_DATA RECORDS_
┌────────
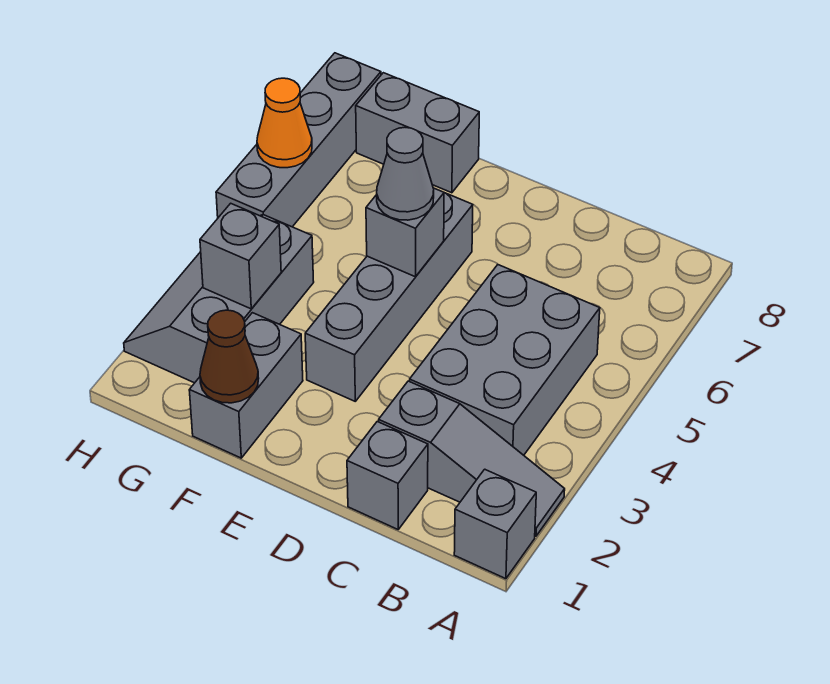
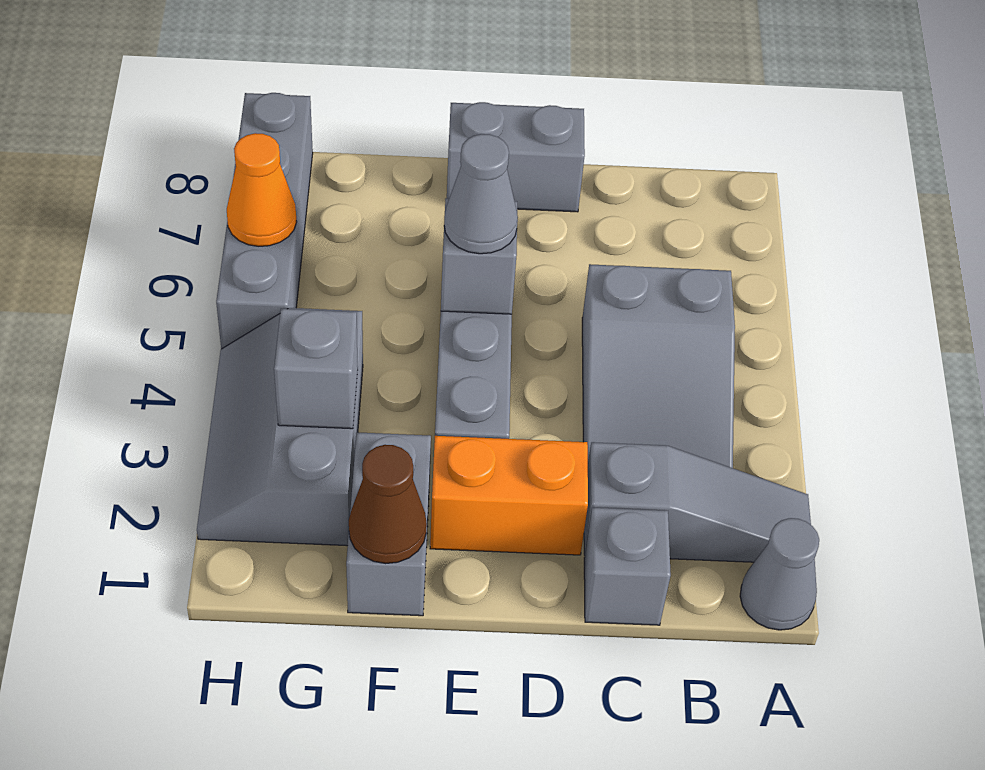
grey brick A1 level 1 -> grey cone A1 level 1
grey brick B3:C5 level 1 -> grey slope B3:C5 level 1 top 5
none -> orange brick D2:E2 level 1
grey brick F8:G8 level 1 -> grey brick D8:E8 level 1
└────────
┌────────
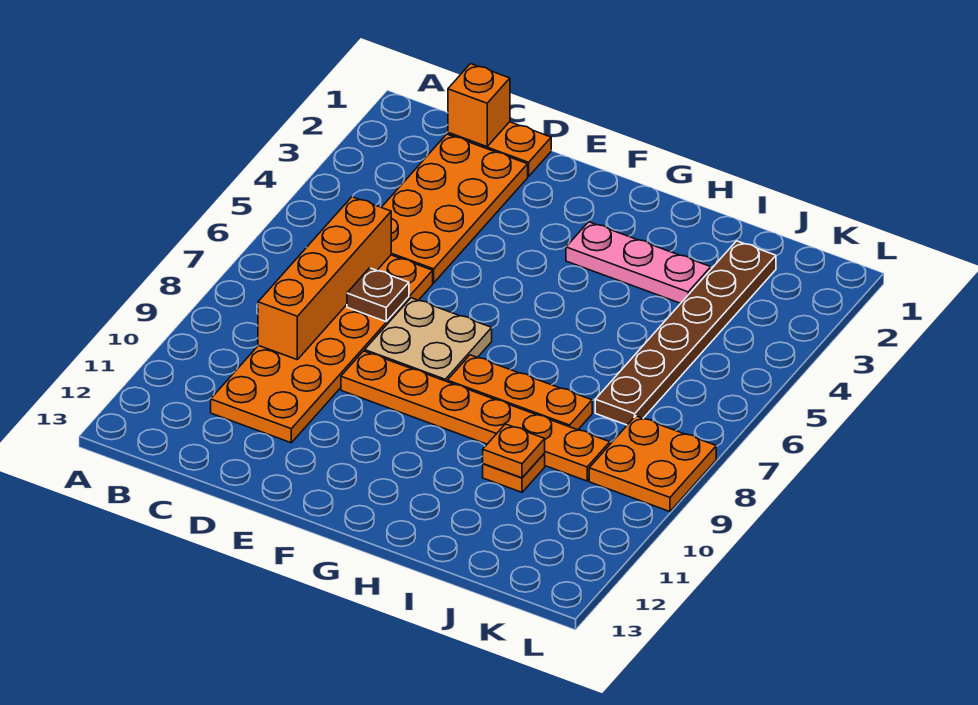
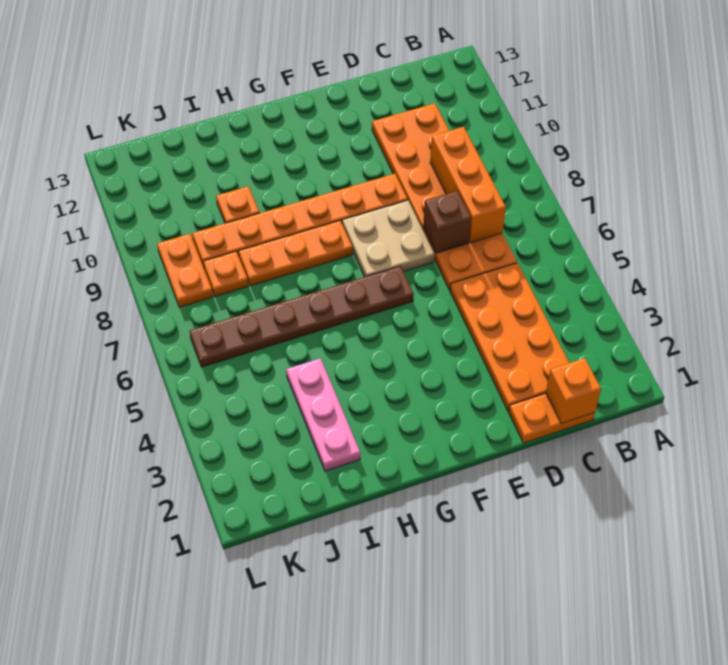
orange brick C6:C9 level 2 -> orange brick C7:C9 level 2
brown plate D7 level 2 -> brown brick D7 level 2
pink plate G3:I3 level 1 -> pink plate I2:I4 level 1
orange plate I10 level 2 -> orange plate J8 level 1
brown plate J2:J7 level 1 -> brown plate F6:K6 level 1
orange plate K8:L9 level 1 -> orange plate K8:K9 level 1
└────────
┌────────
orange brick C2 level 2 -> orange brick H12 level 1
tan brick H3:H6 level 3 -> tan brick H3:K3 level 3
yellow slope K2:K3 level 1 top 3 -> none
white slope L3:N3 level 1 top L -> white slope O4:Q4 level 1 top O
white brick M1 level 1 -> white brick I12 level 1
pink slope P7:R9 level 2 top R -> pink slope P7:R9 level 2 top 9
└────────
_PROBLEM_
Output, from the data above, the lines from the line with "grey brick A1 level 1 -> grey cone A1 level 1" to the line with "grey brick F8:G8" exactly as they stand, both ends included and nothing else.

_RESPONSE AREA_
grey brick A1 level 1 -> grey cone A1 level 1
grey brick B3:C5 level 1 -> grey slope B3:C5 level 1 top 5
none -> orange brick D2:E2 level 1
grey brick F8:G8 level 1 -> grey brick D8:E8 level 1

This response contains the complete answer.